# [ABOUT THIS TASK]
All of the data should be copied exactly, with the pictures left out.

--- DATA TO EXAMINE Enclosed Below ---

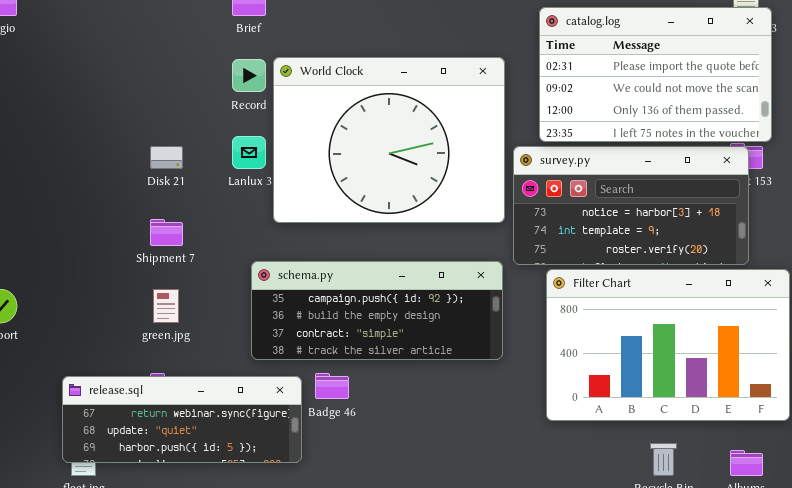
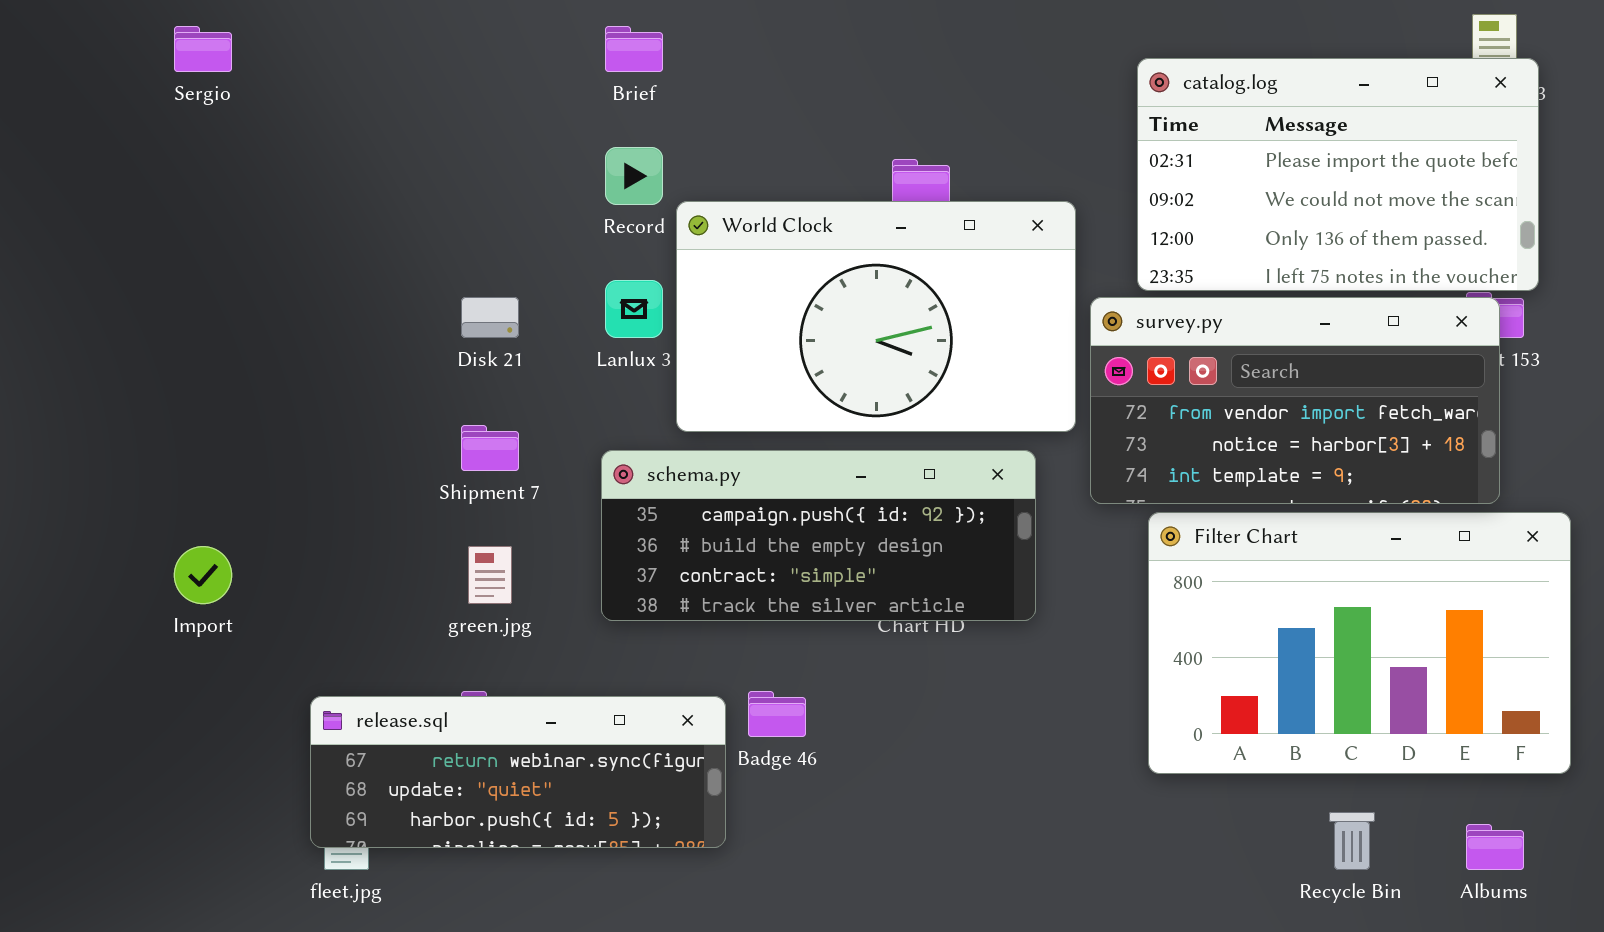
World Clock: [273,57,505,223] -> [676,201,1076,432], resized
survey.py: [513,146,749,265] -> [1090,297,1500,504], scrolled up 1 row
schema.py: [251,261,503,360] -> [601,450,1036,621], moved

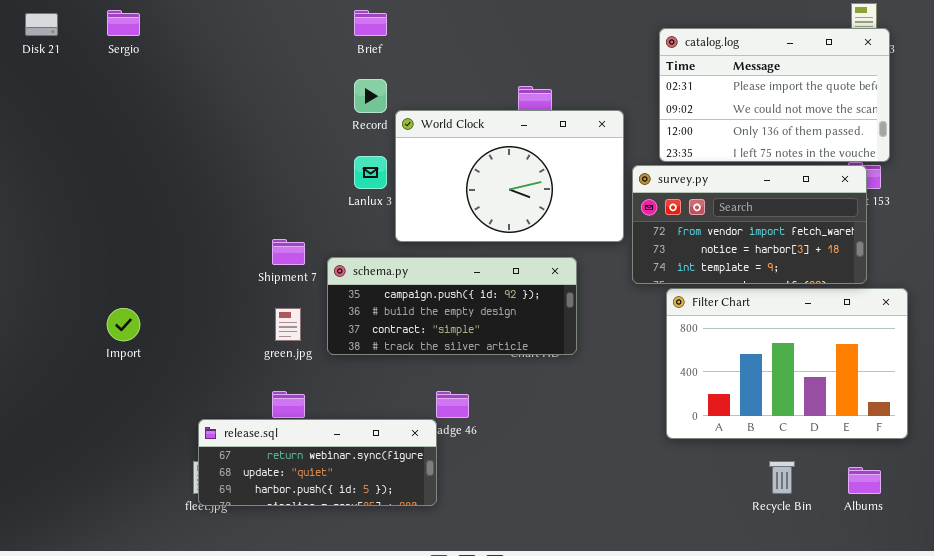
Disk 21: [461,297,519,338] -> [25,13,58,36], moved
schema.py: [601,450,1036,621] -> [327,257,577,355], moved
release.sql: [310,696,726,848] -> [198,419,437,506], moved

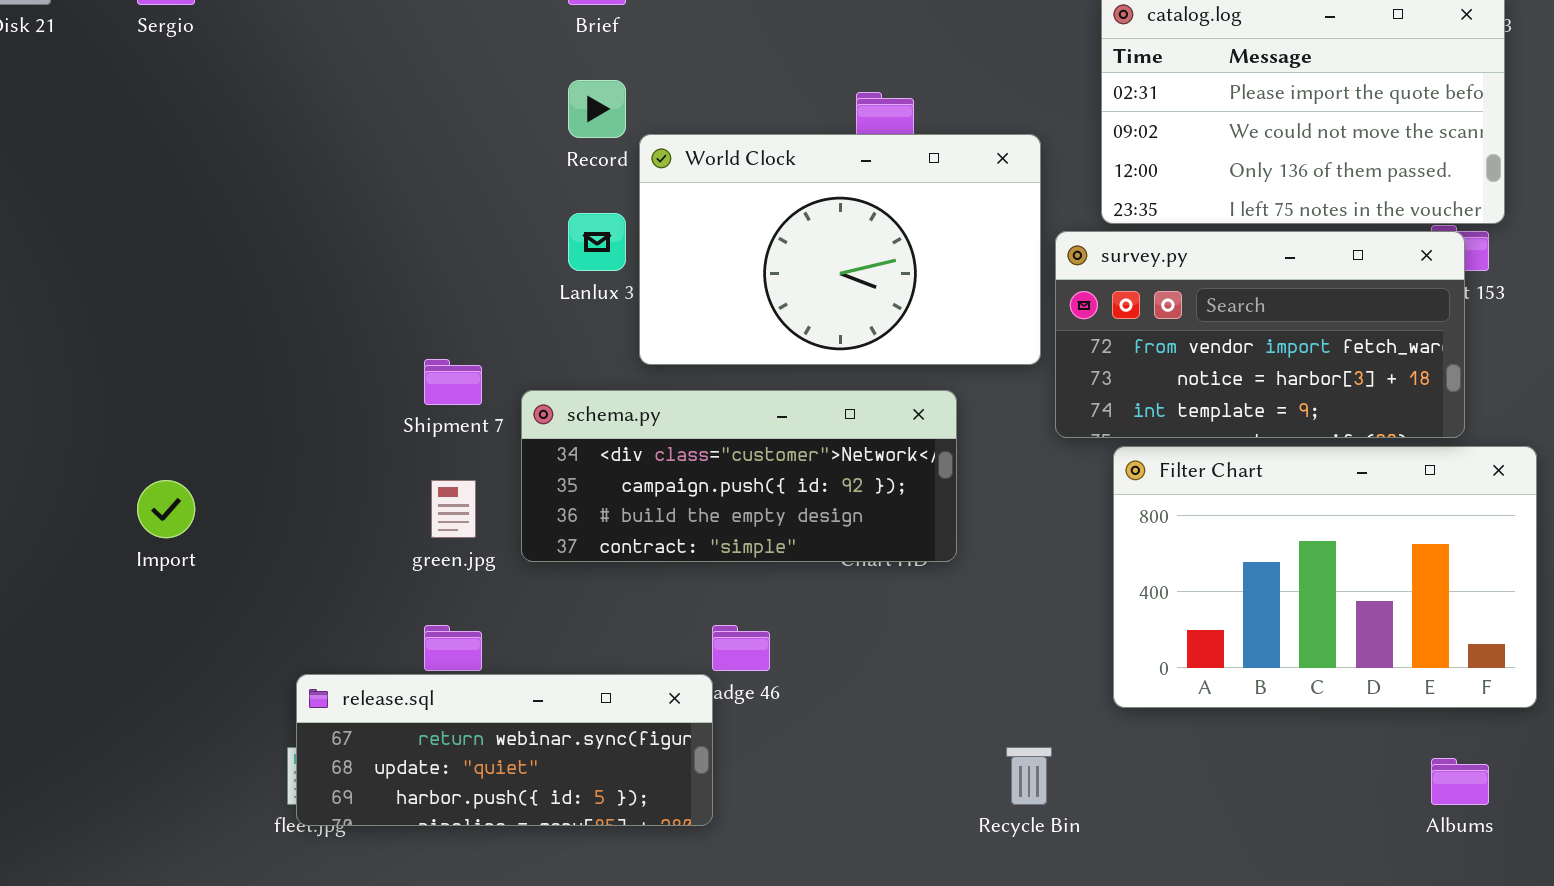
schema.py: [327,257,577,355] -> [521,390,957,562], scrolled up 1 row
Recycle Bin: [769,461,795,494] -> [1006,747,1052,805], moved

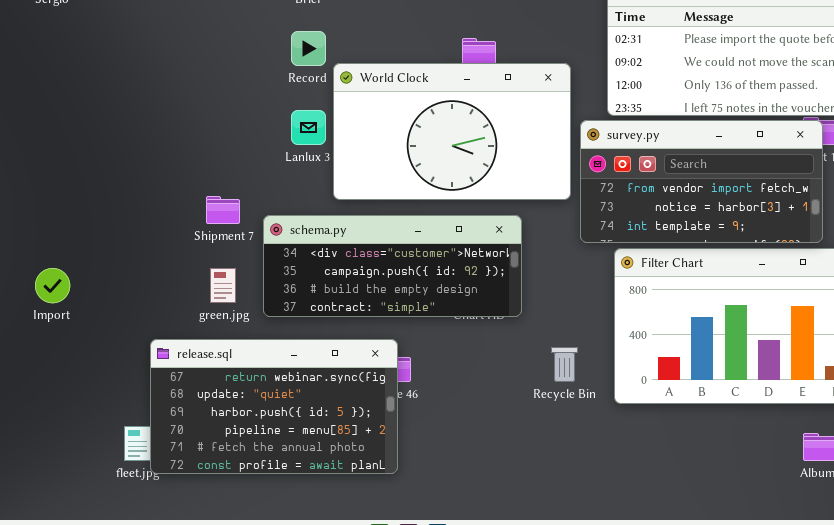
release.sql: [296,674,713,826] -> [150,339,398,474], moved, resized
Recycle Bin: [1006,747,1052,805] -> [551,347,578,382], moved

--- End of Enclosed DATA TO EXAMINE ---

# [ANSWER TO THIS PROBLEM]
World Clock: [273,57,505,223] -> [676,201,1076,432], resized
survey.py: [513,146,749,265] -> [1090,297,1500,504], scrolled up 1 row
schema.py: [251,261,503,360] -> [601,450,1036,621], moved

Disk 21: [461,297,519,338] -> [25,13,58,36], moved
schema.py: [601,450,1036,621] -> [327,257,577,355], moved
release.sql: [310,696,726,848] -> [198,419,437,506], moved

schema.py: [327,257,577,355] -> [521,390,957,562], scrolled up 1 row
Recycle Bin: [769,461,795,494] -> [1006,747,1052,805], moved

release.sql: [296,674,713,826] -> [150,339,398,474], moved, resized
Recycle Bin: [1006,747,1052,805] -> [551,347,578,382], moved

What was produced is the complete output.